What this task involves - Exclude the pictures. Transcribe, exactly as written, the lines from the one with "(735, 483) = (386, 144): none" through the end of the entries below.

[Object correspondence data]
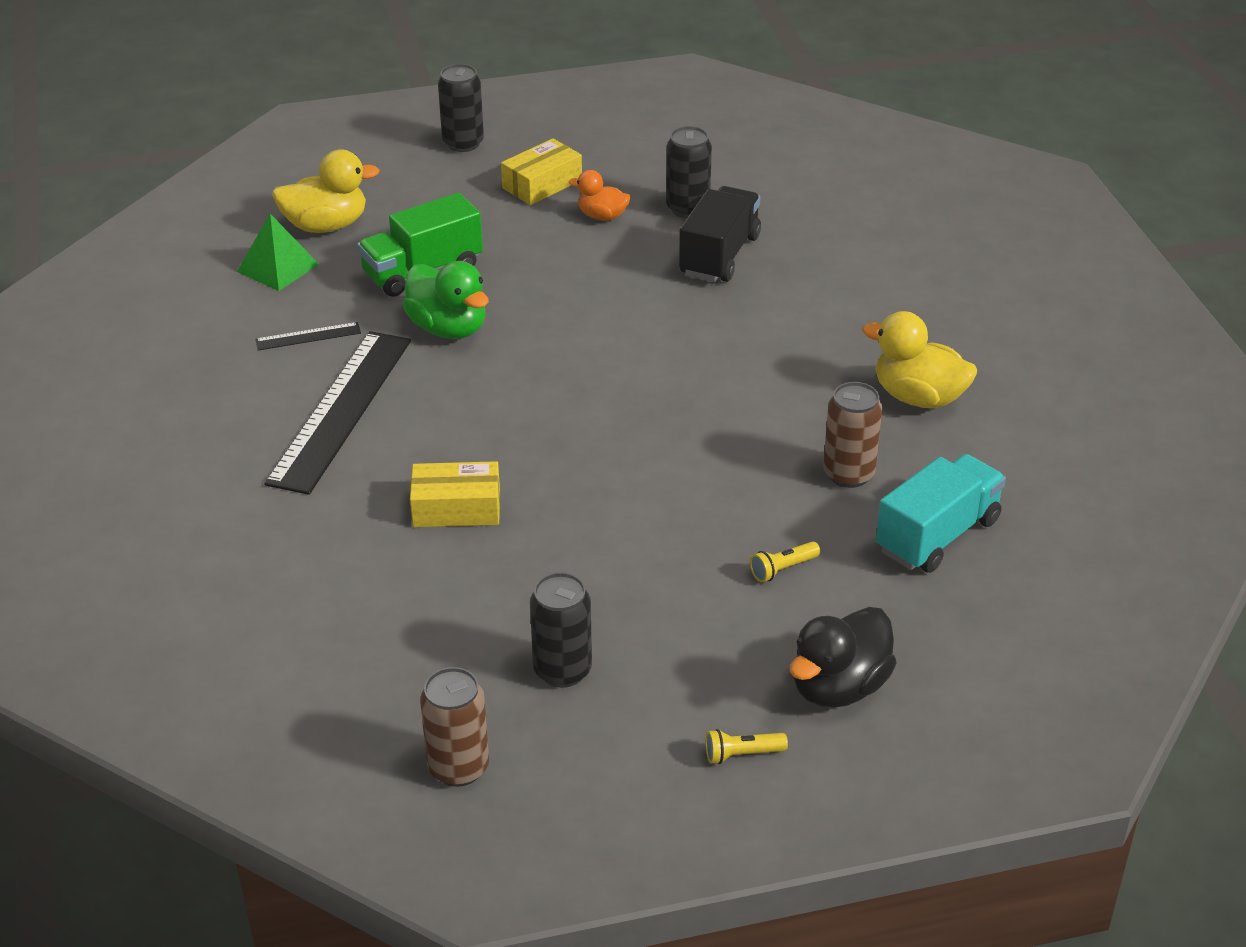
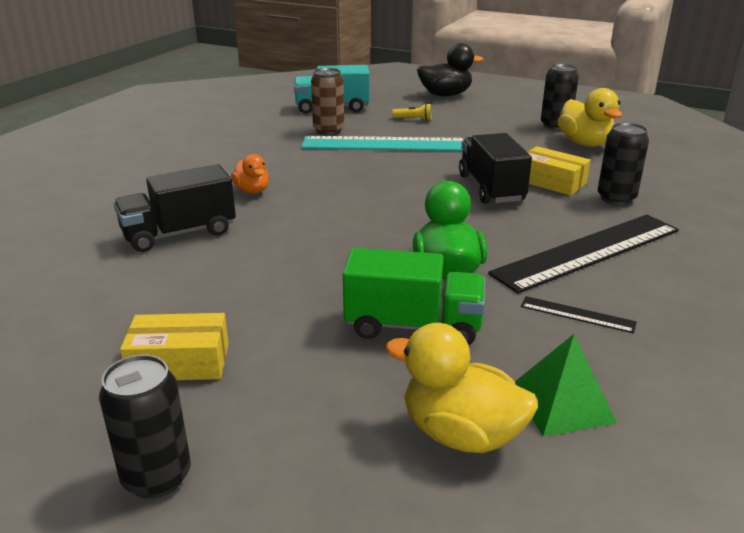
camera: 140 degrees left, 10 degrees down
(458, 767) = (630, 120): brown can -> none
(515, 459) = (491, 188): none -> black truck
(602, 216) = (192, 301): orange duck -> orange duck (252, 191)
(687, 208) = (124, 275): black can -> black can (616, 198)
(735, 483) = (386, 144): none -> turquoise ruler
(742, 754) = (507, 95): yellow flashlight -> none
(918, 397) = (239, 139): yellow duck -> yellow duck (585, 143)

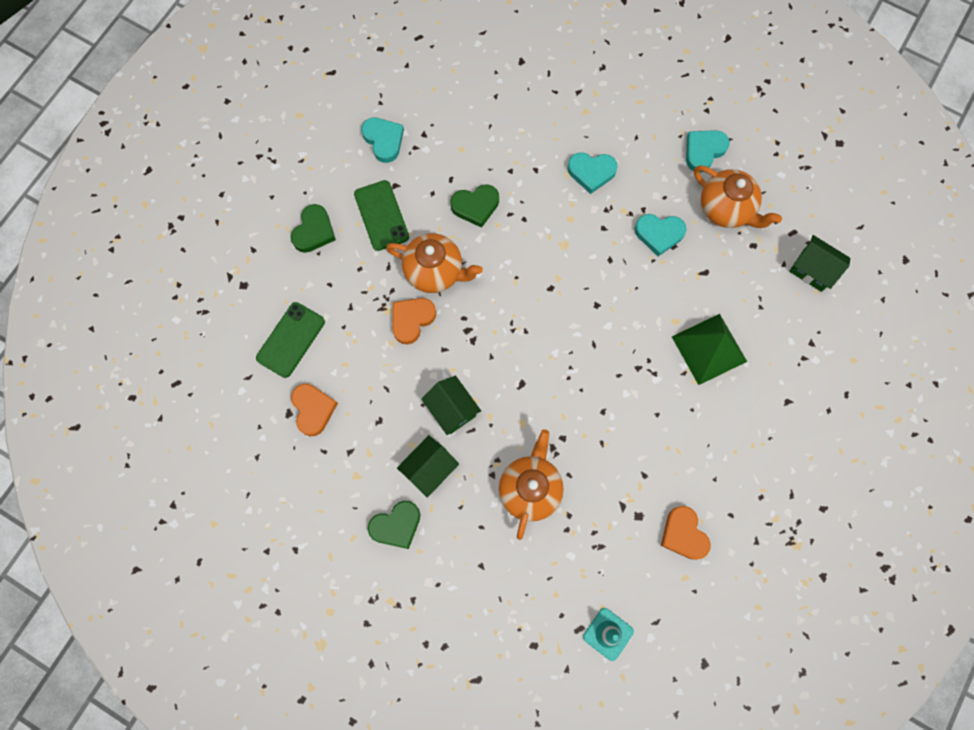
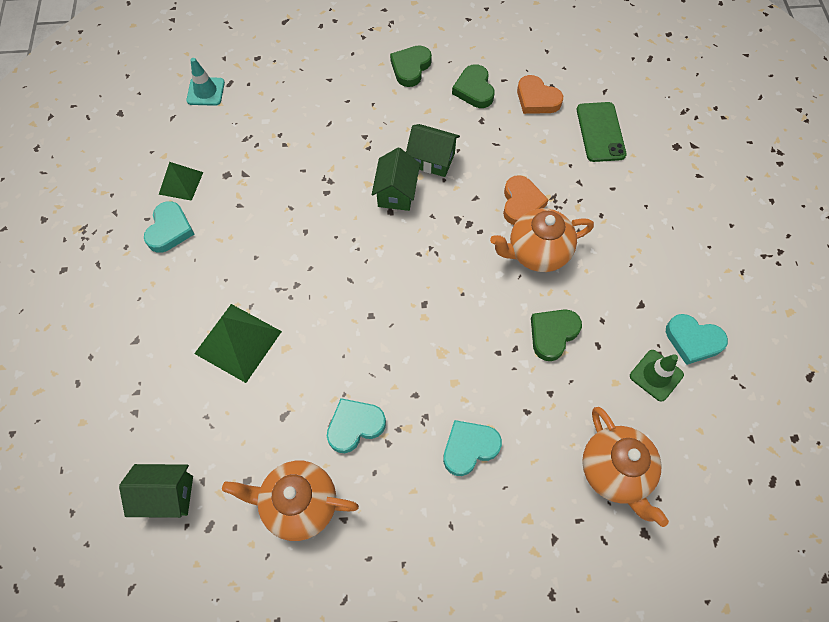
camera: 145 degrees right, 10 degrees down
(314, 231) = (667, 220): green heart -> green heart (474, 90)
(381, 215) = (626, 270): green phone -> none
(429, 469) = (416, 113): green house -> green house (396, 192)
(430, 136) = (656, 375): none -> green traffic cone
(530, 488) = (328, 144): orange teapot -> orange teapot (615, 472)
(683, 534) = (181, 183): orange heart -> green pyramid
(703, 151) = (364, 562): turquoise heart -> turquoise heart (170, 230)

Response for this exercise -
(735, 483) = (386, 144): none -> turquoise ruler
(742, 754) = (507, 95): yellow flashlight -> none
(918, 397) = (239, 139): yellow duck -> yellow duck (585, 143)

camera: 145 degrees right, 10 degrees down
(314, 231) = (667, 220): green heart -> green heart (474, 90)
(381, 215) = (626, 270): green phone -> none
(429, 469) = (416, 113): green house -> green house (396, 192)
(430, 136) = (656, 375): none -> green traffic cone
(530, 488) = (328, 144): orange teapot -> orange teapot (615, 472)
(683, 534) = (181, 183): orange heart -> green pyramid
(703, 151) = (364, 562): turquoise heart -> turquoise heart (170, 230)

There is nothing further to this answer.